Stored items
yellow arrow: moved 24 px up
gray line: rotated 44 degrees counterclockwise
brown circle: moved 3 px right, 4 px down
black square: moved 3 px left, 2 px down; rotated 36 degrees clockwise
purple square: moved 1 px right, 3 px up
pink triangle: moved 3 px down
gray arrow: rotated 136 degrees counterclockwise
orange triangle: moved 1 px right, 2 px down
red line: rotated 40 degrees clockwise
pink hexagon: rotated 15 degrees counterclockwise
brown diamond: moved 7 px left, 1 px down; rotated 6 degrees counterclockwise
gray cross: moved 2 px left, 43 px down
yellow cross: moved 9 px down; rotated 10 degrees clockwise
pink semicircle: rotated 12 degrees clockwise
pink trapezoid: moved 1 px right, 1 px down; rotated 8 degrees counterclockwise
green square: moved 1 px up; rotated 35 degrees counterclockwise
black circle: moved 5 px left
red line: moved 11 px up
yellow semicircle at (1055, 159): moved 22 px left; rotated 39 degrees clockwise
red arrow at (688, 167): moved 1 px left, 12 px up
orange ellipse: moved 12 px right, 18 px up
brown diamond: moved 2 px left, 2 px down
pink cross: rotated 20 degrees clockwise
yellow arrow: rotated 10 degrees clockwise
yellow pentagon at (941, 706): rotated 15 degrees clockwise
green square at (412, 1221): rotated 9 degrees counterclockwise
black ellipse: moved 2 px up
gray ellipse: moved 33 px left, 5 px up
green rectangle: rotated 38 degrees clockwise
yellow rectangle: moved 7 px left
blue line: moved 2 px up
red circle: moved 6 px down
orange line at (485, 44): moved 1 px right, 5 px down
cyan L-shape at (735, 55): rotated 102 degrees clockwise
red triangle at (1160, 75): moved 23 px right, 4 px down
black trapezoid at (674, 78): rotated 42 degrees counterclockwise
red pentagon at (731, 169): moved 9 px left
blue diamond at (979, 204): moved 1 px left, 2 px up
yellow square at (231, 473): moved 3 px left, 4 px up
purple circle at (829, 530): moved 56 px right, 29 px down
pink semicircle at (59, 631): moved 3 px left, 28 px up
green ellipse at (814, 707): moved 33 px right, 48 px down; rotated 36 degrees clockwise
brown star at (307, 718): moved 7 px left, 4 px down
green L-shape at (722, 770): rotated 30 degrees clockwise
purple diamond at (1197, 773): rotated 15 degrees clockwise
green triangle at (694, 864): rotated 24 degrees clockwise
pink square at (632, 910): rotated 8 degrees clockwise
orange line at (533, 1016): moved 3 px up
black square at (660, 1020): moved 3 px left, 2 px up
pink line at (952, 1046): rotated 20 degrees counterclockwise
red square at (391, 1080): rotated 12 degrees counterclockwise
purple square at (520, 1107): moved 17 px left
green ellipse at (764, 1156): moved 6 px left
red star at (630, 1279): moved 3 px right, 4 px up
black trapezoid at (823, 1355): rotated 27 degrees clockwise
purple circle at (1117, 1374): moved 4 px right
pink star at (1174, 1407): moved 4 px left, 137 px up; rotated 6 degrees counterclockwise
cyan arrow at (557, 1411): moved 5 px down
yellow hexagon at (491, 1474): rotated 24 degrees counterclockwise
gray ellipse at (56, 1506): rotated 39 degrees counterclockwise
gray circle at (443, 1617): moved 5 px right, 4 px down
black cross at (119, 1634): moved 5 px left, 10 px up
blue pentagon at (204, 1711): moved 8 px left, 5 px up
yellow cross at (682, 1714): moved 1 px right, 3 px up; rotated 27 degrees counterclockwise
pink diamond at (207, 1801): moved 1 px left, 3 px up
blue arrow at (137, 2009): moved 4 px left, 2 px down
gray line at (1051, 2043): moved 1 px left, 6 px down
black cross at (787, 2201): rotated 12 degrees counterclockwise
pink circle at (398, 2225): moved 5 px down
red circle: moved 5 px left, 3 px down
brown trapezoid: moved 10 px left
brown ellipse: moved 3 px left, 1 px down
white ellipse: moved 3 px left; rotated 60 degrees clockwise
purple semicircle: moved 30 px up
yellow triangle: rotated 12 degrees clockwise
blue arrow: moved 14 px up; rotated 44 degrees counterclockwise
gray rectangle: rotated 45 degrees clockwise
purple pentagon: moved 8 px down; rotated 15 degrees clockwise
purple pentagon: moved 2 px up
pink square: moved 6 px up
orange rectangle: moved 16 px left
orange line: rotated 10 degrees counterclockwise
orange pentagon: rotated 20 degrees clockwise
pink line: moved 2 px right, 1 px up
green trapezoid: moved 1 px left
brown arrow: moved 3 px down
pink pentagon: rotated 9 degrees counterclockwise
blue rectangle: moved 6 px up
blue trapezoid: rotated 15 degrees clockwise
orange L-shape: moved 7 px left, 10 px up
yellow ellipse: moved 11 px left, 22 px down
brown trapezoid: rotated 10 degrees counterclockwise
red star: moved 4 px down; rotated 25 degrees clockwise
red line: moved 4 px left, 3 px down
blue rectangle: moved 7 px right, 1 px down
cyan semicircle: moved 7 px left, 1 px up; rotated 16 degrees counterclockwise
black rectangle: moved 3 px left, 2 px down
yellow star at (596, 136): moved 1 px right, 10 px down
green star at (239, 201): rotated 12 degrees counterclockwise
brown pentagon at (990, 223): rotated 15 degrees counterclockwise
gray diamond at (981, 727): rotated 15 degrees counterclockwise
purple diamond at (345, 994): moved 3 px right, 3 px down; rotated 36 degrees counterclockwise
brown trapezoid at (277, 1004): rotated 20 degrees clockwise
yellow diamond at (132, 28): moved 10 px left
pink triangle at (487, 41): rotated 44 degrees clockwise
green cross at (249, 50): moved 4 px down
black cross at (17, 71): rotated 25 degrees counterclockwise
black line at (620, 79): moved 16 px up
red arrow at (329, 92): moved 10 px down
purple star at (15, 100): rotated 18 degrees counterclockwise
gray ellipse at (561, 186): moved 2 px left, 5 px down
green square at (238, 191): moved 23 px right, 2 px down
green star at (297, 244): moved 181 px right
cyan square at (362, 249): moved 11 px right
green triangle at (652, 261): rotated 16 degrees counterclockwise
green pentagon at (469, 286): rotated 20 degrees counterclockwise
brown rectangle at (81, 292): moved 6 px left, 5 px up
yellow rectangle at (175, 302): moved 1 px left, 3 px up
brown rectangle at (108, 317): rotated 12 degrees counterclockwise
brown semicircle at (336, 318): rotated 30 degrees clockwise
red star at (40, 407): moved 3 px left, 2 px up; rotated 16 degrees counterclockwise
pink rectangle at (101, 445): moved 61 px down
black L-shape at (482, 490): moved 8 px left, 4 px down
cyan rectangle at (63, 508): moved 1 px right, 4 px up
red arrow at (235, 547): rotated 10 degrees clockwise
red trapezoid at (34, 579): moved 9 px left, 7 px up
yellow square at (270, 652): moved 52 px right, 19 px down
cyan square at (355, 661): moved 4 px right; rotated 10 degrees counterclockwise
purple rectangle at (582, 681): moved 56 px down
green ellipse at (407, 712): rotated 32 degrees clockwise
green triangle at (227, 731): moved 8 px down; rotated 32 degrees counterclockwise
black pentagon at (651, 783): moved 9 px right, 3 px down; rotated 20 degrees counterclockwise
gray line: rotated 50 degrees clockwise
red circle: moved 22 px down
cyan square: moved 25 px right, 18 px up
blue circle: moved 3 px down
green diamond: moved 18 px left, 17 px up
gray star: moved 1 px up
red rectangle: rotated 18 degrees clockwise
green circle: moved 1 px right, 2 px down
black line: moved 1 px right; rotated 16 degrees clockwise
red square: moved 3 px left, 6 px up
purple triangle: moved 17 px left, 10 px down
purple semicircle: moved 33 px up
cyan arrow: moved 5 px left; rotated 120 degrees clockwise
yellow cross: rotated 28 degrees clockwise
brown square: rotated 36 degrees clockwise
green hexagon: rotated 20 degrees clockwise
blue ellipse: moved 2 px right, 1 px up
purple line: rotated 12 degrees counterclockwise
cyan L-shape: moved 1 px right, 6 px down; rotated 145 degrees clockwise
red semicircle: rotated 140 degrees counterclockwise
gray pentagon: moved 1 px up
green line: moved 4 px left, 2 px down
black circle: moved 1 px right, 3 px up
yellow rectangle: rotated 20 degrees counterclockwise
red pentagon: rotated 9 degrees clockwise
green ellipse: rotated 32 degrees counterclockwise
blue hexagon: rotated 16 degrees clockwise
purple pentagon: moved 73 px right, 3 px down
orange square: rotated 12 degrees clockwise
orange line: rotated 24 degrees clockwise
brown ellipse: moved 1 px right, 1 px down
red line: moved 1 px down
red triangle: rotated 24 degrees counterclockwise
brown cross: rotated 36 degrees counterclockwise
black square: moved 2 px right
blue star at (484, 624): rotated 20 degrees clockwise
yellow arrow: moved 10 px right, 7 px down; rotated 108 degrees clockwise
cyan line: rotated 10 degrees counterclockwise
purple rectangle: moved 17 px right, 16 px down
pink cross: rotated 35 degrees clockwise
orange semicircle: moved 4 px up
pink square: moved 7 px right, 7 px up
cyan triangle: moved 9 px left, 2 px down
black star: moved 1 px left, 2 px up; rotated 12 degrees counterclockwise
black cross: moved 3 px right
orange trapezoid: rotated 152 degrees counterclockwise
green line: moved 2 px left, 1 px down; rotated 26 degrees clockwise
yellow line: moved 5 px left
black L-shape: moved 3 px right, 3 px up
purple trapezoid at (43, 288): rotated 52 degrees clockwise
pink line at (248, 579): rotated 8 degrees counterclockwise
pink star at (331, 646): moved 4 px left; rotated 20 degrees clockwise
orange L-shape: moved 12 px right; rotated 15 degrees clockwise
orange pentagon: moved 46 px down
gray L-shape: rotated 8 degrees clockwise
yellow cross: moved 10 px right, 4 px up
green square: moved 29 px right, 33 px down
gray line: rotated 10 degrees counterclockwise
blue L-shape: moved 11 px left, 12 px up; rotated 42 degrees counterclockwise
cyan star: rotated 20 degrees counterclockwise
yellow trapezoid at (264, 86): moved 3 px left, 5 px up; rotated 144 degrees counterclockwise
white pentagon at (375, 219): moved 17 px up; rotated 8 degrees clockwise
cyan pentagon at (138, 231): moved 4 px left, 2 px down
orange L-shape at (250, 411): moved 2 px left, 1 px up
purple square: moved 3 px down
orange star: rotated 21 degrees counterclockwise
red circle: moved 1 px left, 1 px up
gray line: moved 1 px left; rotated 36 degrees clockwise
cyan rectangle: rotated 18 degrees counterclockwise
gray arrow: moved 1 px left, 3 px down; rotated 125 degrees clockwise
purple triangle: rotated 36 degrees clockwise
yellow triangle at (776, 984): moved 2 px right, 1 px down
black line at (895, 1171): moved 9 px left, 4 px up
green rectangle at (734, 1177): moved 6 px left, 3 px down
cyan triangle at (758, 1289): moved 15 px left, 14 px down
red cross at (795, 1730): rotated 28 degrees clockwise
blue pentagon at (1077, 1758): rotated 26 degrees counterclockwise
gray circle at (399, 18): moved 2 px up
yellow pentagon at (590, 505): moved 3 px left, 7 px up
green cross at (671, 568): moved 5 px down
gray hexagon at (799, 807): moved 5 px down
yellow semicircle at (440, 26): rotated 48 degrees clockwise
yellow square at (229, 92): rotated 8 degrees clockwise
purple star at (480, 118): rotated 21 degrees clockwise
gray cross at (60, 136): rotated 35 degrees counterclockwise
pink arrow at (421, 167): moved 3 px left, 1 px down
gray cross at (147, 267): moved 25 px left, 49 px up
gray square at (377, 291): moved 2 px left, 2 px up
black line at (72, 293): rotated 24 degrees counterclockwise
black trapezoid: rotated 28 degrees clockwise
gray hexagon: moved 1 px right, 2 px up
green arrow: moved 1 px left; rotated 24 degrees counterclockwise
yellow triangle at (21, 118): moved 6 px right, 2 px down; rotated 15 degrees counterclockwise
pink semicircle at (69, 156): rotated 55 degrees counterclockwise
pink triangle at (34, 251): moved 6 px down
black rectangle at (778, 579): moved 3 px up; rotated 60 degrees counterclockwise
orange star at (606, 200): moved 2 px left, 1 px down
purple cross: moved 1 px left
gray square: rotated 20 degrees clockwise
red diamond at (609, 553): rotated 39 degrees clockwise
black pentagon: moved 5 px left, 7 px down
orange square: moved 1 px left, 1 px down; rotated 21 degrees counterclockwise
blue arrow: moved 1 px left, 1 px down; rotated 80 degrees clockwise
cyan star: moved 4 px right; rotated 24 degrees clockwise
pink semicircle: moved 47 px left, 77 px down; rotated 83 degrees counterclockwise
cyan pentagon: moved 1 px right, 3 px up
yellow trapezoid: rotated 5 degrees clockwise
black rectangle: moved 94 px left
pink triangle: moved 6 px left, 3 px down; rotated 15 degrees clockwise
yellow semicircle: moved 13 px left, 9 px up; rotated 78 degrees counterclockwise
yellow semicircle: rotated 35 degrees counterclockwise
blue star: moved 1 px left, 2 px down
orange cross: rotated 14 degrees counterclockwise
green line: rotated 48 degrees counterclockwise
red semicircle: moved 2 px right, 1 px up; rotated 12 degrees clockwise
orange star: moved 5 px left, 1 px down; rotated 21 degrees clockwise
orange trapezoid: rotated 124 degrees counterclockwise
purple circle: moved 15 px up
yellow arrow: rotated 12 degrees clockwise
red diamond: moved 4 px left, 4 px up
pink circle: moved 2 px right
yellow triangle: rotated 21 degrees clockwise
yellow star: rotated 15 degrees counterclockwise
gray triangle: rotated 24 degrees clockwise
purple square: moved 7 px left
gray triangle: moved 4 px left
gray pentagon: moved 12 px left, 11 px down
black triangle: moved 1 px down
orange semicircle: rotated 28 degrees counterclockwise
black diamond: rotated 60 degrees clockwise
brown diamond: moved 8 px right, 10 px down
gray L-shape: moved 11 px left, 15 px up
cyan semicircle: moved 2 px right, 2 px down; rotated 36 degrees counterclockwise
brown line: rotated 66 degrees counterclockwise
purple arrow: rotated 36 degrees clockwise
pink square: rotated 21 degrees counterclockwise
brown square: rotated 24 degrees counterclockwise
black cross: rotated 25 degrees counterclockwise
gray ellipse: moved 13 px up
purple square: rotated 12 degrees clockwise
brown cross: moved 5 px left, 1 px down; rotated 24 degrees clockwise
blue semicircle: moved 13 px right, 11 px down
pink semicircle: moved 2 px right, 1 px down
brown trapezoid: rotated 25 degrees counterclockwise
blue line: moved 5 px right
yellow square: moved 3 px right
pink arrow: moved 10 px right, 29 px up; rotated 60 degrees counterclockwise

The problem
Check each line above for "white" and return the ones that have it.

Response
white ellipse: moved 3 px left; rotated 60 degrees clockwise
white pentagon at (375, 219): moved 17 px up; rotated 8 degrees clockwise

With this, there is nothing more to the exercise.